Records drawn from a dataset
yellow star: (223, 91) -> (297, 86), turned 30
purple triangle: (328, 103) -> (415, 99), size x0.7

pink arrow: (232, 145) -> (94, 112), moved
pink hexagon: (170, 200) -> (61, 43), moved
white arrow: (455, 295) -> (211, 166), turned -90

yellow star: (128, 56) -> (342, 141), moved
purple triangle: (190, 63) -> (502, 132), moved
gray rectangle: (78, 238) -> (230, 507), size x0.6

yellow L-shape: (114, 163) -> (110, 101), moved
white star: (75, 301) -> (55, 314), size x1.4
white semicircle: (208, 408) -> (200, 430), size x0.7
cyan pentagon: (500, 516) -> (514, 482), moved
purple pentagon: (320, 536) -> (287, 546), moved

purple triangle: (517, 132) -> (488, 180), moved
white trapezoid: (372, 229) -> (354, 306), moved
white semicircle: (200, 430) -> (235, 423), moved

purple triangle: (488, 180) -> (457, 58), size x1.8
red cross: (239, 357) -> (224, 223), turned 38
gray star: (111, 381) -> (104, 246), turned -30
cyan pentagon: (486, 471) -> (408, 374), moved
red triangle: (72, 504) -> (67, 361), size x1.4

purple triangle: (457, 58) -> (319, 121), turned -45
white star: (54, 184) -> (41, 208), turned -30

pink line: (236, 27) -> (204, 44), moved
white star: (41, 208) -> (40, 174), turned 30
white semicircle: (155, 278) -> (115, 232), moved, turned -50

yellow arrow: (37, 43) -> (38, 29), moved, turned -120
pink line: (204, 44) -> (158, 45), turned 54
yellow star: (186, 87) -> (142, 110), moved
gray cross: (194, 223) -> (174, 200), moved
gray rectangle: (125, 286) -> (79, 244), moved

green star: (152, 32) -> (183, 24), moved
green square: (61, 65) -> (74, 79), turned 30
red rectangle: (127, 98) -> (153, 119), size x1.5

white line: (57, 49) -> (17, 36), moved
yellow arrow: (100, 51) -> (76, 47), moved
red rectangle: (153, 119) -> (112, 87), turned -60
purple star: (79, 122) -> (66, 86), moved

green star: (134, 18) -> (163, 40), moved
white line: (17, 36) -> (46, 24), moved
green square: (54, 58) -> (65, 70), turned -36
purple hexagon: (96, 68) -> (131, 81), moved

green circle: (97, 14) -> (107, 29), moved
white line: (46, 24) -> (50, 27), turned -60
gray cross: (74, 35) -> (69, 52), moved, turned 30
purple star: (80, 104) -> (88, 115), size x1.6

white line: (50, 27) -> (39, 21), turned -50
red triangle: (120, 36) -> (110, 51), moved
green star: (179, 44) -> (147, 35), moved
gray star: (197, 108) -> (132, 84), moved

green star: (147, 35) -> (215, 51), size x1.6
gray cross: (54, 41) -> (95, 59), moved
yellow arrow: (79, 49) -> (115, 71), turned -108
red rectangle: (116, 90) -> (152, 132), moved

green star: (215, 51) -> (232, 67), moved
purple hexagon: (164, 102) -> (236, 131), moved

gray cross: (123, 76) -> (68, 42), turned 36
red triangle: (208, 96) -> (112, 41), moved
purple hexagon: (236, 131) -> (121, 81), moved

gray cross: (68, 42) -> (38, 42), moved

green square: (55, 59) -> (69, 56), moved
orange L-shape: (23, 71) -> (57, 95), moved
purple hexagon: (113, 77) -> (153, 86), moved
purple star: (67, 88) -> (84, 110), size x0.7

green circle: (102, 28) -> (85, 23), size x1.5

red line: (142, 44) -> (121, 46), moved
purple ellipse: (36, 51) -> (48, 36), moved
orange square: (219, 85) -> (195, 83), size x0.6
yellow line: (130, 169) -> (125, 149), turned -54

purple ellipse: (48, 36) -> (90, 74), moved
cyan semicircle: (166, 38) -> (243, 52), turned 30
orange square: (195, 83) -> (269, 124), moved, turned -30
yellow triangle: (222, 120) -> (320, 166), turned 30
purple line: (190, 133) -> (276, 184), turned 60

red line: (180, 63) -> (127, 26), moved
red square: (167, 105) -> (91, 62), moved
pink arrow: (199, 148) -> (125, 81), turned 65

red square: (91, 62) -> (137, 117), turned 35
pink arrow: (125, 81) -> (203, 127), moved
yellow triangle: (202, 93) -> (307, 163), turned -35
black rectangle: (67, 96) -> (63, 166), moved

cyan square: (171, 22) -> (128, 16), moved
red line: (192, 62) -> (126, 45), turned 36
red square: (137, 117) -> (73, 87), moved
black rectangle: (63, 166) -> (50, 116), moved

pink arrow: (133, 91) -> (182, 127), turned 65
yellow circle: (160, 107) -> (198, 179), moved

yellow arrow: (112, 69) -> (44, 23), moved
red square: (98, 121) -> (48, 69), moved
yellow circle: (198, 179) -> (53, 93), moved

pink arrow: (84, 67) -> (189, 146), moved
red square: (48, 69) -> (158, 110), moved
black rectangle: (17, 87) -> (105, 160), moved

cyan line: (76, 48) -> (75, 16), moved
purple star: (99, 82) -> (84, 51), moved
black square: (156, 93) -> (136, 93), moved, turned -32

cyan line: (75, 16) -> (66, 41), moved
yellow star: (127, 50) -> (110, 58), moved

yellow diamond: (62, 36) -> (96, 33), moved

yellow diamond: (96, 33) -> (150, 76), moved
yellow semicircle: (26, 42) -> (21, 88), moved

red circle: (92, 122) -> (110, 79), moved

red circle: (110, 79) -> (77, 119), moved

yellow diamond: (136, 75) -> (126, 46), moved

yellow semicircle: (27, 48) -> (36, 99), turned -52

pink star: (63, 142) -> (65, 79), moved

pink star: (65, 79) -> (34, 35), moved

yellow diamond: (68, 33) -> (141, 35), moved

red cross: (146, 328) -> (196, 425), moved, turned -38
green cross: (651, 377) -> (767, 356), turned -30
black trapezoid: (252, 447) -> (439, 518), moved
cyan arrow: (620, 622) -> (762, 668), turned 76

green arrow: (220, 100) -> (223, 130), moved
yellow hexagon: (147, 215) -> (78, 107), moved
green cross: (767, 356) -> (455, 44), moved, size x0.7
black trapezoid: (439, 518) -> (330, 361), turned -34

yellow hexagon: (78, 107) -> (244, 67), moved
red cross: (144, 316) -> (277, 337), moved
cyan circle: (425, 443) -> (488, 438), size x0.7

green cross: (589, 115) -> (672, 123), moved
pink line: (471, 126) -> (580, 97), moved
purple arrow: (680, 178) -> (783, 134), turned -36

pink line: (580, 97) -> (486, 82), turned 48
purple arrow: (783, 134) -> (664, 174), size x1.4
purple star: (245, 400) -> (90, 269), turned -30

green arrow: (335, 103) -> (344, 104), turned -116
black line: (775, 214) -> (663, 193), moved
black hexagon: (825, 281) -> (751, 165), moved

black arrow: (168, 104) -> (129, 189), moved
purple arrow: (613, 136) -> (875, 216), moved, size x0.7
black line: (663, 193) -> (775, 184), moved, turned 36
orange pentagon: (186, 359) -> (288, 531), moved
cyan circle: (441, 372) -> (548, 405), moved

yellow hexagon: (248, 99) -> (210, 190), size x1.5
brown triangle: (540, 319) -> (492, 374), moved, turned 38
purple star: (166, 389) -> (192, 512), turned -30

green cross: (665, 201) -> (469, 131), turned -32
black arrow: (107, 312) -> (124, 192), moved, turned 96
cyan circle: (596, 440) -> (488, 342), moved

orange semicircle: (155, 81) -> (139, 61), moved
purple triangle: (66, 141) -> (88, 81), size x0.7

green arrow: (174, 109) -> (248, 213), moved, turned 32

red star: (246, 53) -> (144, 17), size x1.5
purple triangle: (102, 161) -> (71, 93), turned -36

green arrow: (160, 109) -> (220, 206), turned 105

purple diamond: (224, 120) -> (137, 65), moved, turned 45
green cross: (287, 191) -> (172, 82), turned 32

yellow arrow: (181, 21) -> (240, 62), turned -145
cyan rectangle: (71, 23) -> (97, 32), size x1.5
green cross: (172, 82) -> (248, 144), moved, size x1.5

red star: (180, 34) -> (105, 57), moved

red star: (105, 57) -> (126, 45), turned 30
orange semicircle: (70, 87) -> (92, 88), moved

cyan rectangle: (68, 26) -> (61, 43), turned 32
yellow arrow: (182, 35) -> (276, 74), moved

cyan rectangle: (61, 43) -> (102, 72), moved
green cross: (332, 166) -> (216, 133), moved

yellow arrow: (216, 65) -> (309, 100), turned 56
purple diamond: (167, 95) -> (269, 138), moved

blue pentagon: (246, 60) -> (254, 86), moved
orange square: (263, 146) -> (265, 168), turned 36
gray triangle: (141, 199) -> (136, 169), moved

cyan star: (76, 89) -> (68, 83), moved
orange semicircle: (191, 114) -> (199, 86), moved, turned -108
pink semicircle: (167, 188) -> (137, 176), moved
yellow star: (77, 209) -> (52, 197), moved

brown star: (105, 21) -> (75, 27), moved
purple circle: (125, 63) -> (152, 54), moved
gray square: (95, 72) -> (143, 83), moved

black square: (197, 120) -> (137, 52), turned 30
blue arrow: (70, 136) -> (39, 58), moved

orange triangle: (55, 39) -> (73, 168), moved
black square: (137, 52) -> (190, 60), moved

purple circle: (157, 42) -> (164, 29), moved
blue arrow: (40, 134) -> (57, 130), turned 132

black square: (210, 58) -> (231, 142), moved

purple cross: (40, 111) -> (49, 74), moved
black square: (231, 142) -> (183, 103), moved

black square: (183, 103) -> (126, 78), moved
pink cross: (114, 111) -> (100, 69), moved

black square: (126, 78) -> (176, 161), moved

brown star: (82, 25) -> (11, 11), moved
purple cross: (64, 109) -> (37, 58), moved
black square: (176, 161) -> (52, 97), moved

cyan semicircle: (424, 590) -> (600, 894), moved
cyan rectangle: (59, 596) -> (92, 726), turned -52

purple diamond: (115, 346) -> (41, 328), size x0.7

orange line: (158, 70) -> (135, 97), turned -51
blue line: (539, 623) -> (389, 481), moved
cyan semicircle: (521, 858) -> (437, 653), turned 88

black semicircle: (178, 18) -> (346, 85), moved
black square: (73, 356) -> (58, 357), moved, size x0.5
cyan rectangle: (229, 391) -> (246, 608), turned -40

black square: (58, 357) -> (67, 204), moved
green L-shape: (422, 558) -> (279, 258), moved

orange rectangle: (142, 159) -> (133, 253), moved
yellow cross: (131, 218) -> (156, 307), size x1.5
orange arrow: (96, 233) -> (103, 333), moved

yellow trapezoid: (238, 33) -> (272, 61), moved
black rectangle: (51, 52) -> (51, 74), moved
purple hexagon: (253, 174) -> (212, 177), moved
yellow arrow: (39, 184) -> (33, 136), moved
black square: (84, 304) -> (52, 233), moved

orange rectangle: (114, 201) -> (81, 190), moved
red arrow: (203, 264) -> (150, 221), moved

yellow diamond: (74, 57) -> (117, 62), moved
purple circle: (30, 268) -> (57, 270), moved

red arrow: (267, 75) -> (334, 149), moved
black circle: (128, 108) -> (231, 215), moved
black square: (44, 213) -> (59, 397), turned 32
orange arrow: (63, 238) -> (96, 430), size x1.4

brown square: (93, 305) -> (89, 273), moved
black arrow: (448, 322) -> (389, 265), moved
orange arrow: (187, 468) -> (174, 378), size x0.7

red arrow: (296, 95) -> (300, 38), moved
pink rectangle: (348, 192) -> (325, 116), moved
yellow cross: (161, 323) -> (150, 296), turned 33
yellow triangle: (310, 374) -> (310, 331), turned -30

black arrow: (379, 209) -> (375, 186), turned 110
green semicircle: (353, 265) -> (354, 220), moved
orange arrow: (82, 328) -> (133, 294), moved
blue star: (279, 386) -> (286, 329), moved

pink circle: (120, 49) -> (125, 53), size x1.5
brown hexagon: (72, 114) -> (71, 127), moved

# What is expected
From the data, pick out every line that includes "trapezoid".

# Solution for this exercise
white trapezoid: (372, 229) -> (354, 306), moved
black trapezoid: (252, 447) -> (439, 518), moved
black trapezoid: (439, 518) -> (330, 361), turned -34
yellow trapezoid: (238, 33) -> (272, 61), moved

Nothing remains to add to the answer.